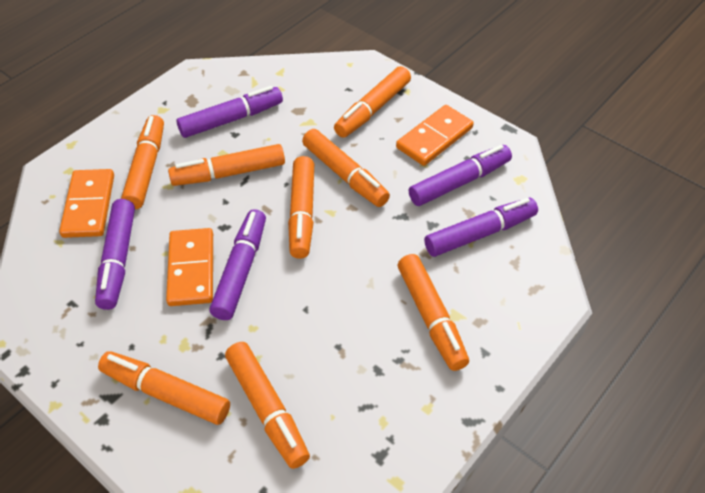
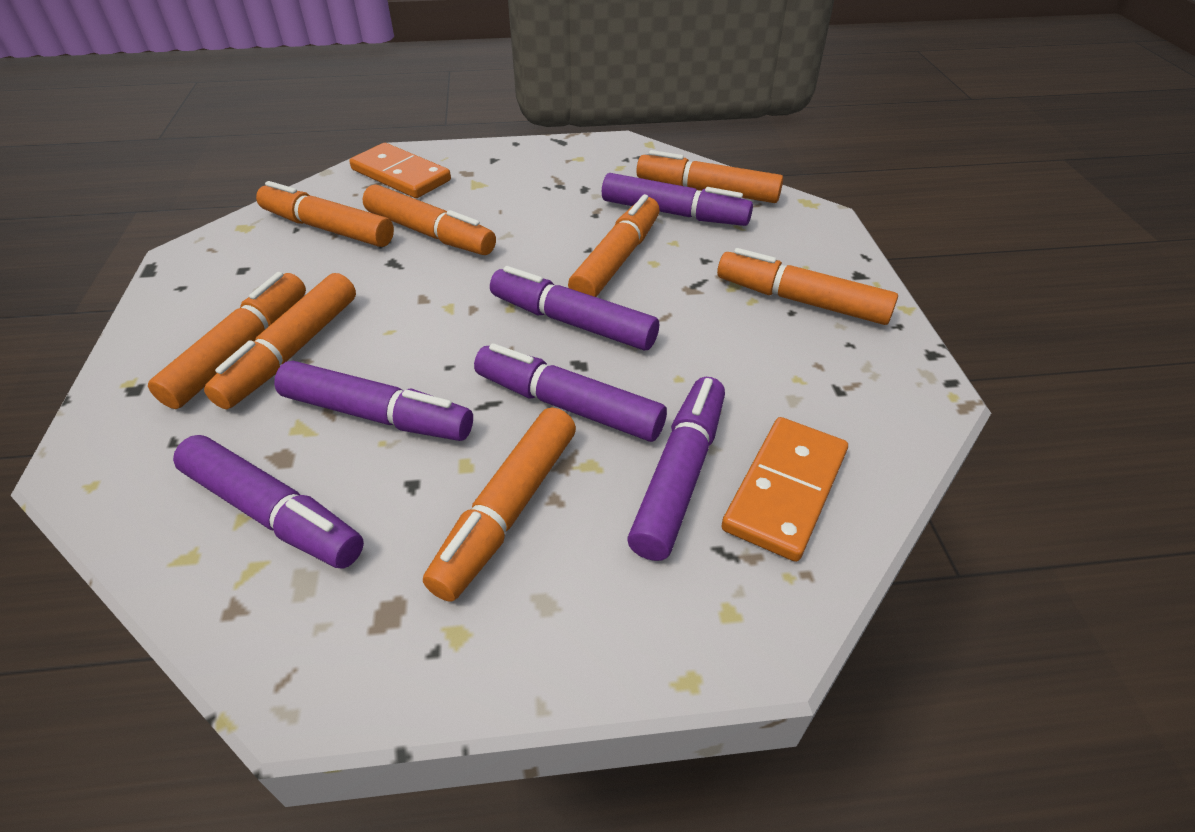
orange domino: 3 -> 2
purple marker: 5 -> 6

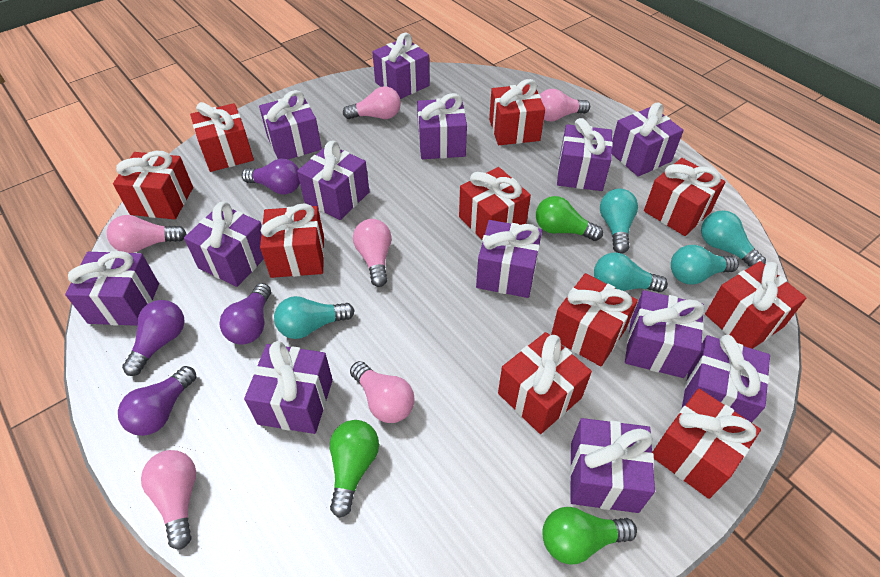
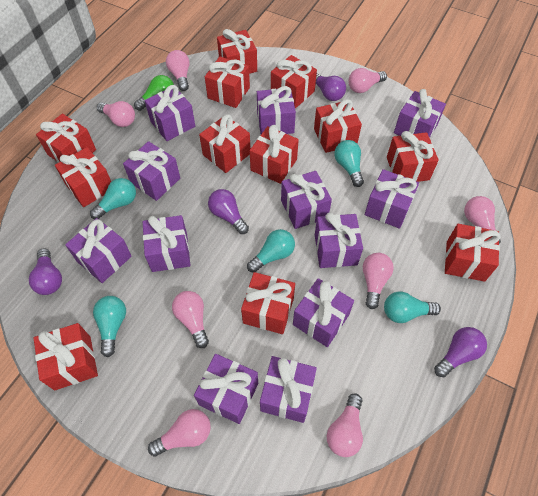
green light bulb: 3 -> 1
pink light bulb: 6 -> 8
purple gift: 13 -> 12
red gift: 10 -> 12

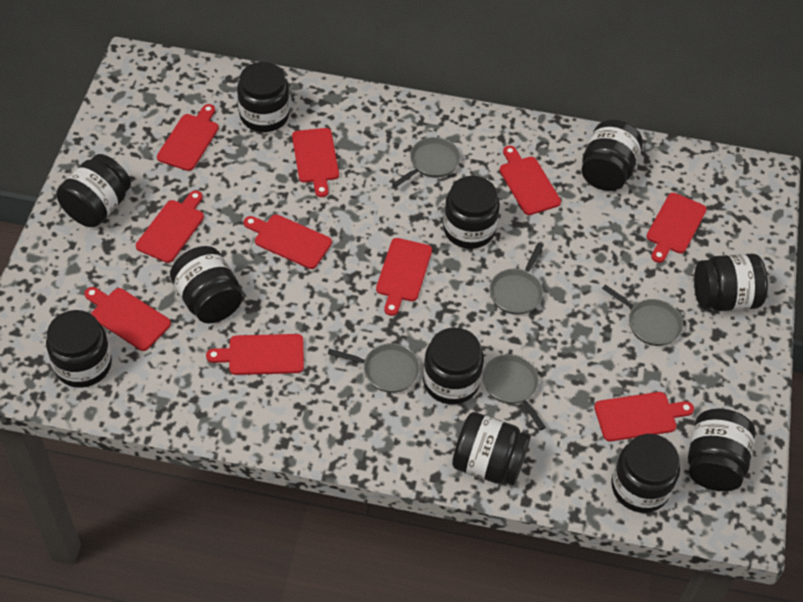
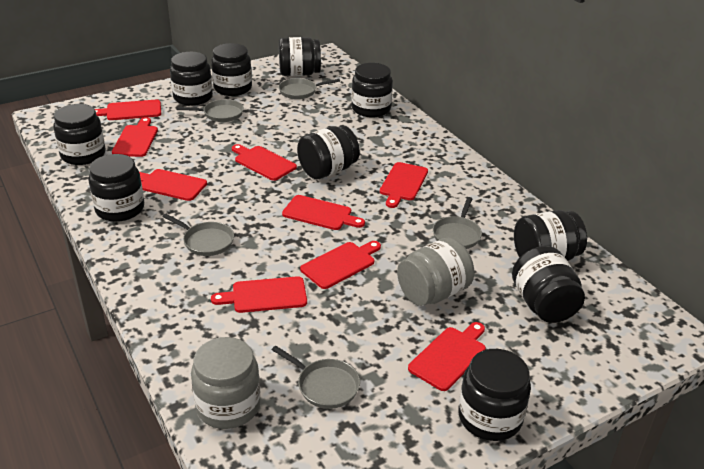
black jar: 11 -> 10
grey jar: 0 -> 2
red cutting board: 10 -> 9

************

> [EXERCISE OBJECTIVE]: Each line in which the string "bulb" is found must be copied from the data.

> [OUTPUT OF THE EXERCISE]:
green light bulb: 3 -> 1
pink light bulb: 6 -> 8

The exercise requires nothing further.